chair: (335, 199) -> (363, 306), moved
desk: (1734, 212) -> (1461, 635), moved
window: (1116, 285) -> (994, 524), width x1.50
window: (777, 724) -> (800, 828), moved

____________

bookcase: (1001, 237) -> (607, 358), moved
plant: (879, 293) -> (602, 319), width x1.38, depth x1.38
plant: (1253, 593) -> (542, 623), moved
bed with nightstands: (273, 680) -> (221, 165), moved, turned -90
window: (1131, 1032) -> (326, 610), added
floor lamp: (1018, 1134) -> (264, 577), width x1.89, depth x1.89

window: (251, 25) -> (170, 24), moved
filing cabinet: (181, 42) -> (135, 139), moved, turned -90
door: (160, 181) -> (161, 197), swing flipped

____________

Problem requirements:
Copy out, exactly and alone, the lines of the entries above between the ones holding "filing cabinet: (181, 42)" and "door: (160, 181) -> (161, 197), swing flipped", inclusive.

Response to this exercise:
filing cabinet: (181, 42) -> (135, 139), moved, turned -90
door: (160, 181) -> (161, 197), swing flipped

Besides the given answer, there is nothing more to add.